EXERCISE PROMPT — Where the records below reach the line containing "TOF2 pin SDA: B11 -> B14", start transcribing, and end with the line containing "TOF2: VL6180X -> VL53L1X", exactly and with nothing else added.

RECORDS SHOWN —
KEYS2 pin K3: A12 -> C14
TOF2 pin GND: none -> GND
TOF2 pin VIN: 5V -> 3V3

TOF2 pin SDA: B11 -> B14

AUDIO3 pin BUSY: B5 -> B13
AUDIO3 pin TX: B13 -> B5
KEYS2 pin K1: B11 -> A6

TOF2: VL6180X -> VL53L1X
--
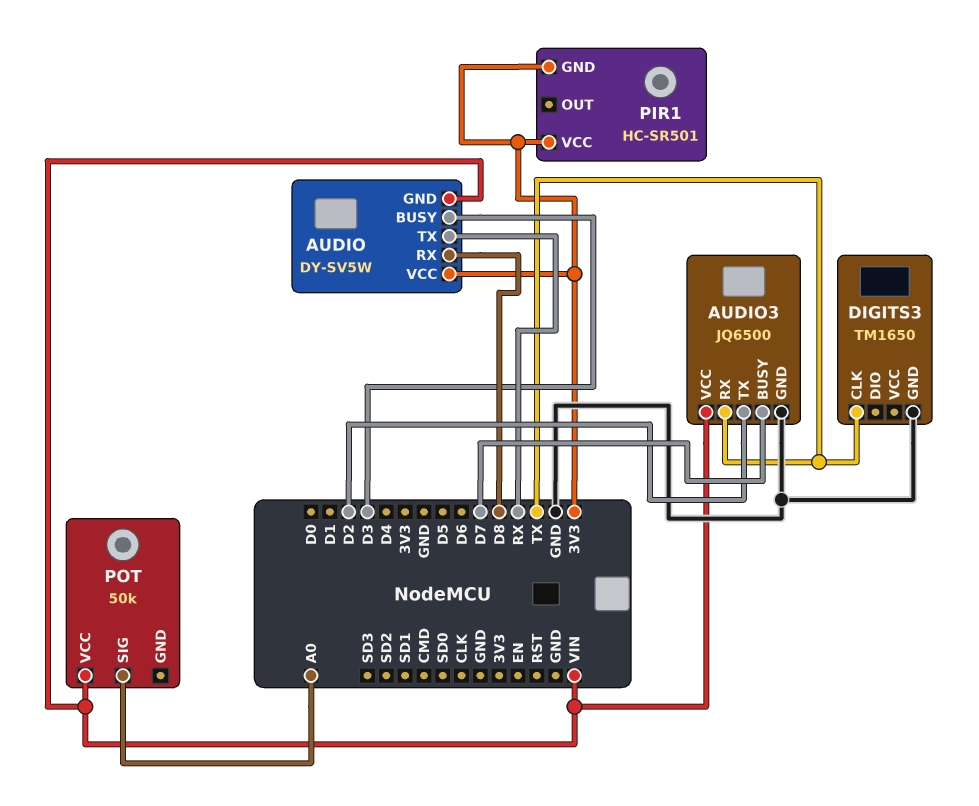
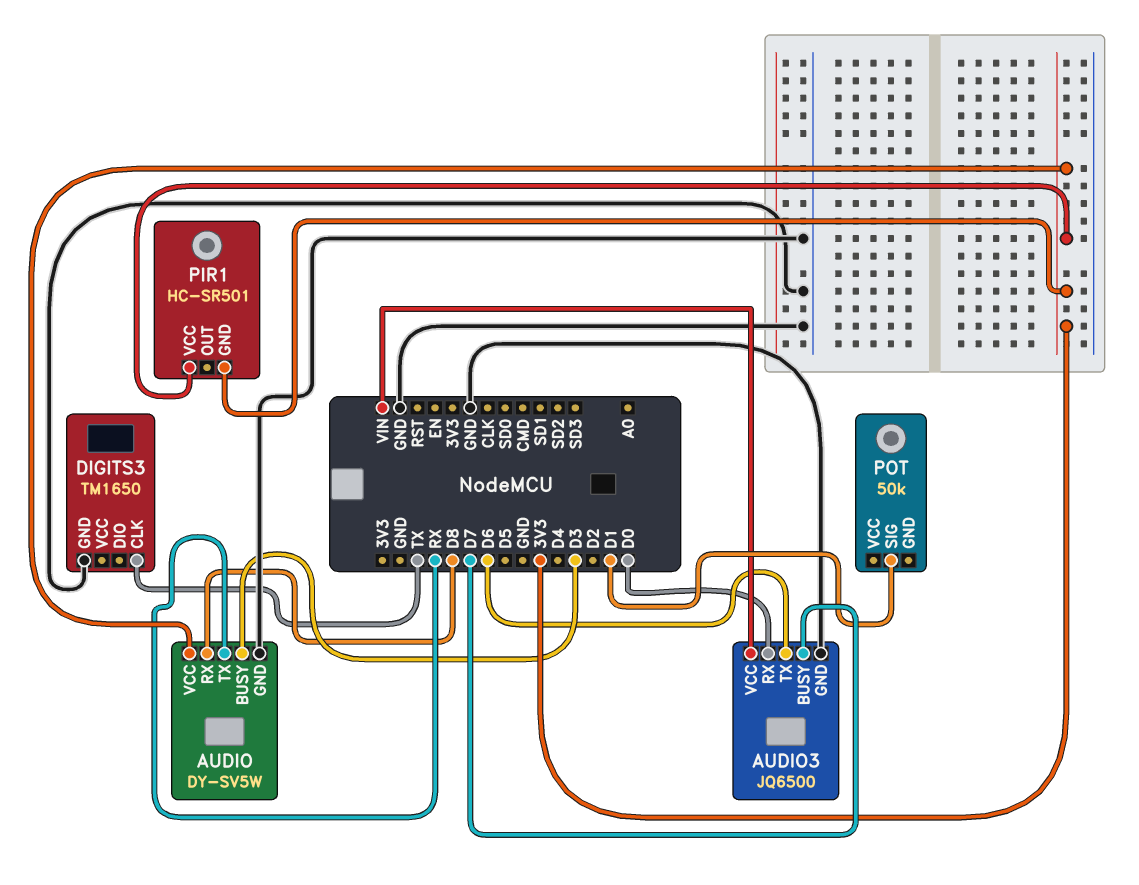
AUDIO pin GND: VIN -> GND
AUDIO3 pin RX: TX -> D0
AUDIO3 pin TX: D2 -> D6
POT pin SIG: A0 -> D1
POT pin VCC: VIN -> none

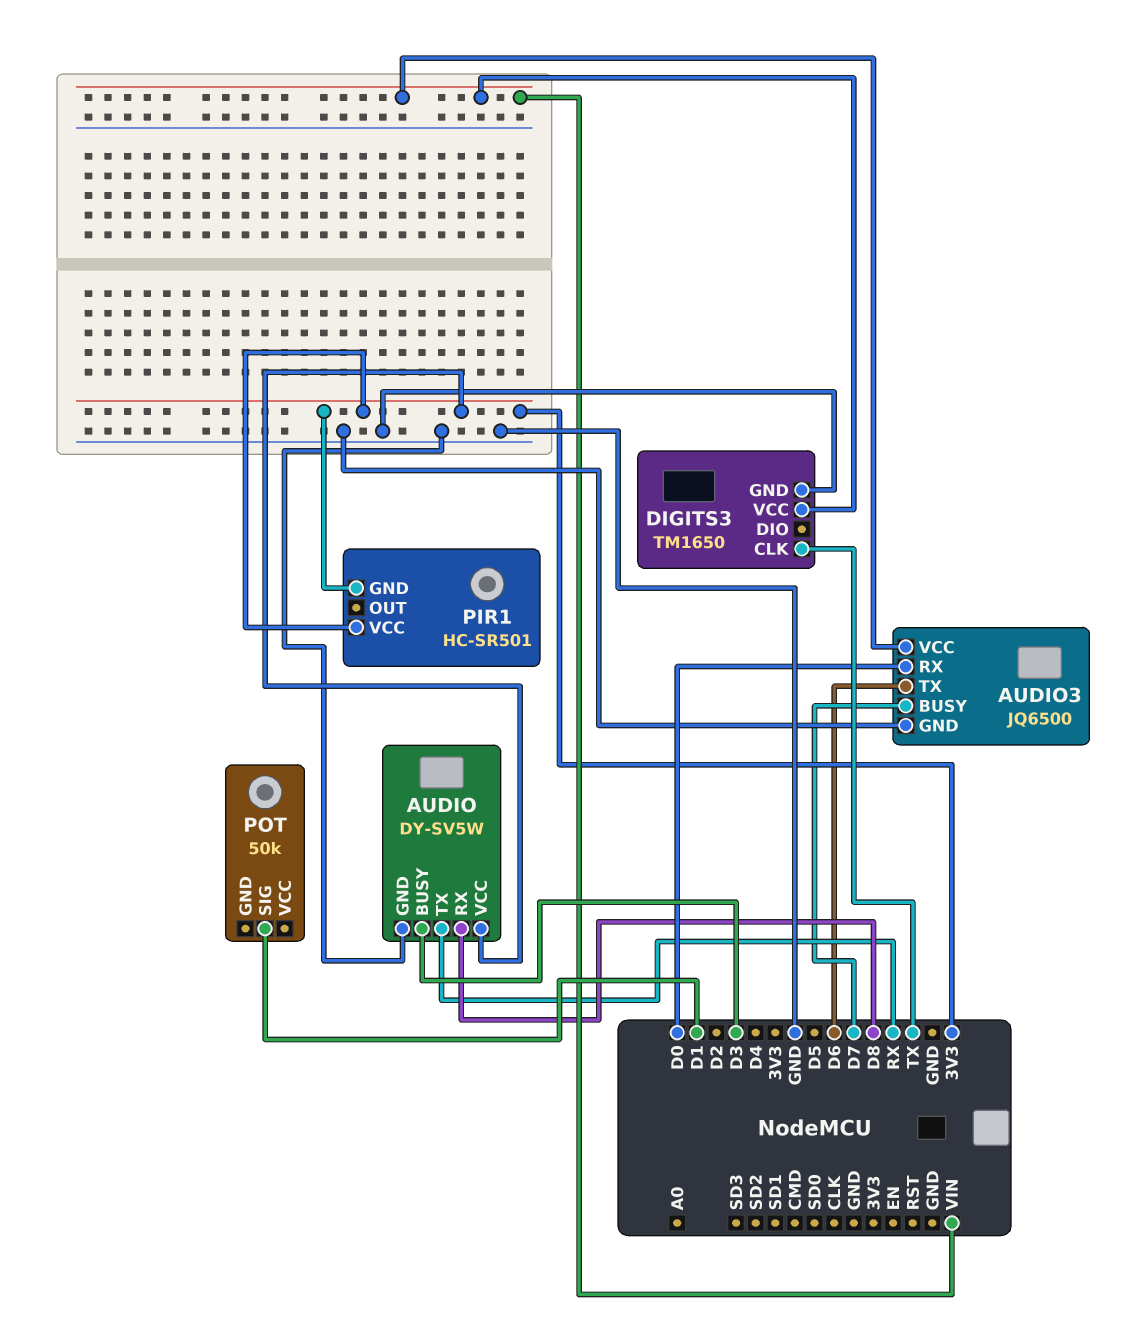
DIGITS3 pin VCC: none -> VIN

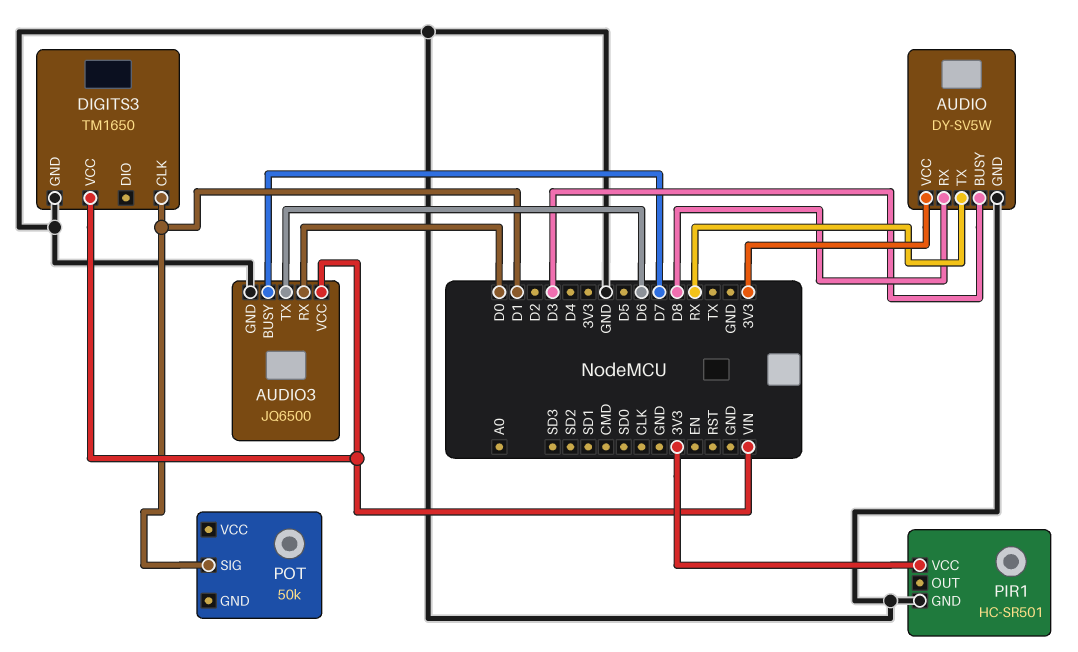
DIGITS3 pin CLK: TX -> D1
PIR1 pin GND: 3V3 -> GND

WRITTEN REPLY —
TOF2 pin SDA: B11 -> B14

AUDIO3 pin BUSY: B5 -> B13
AUDIO3 pin TX: B13 -> B5
KEYS2 pin K1: B11 -> A6

TOF2: VL6180X -> VL53L1X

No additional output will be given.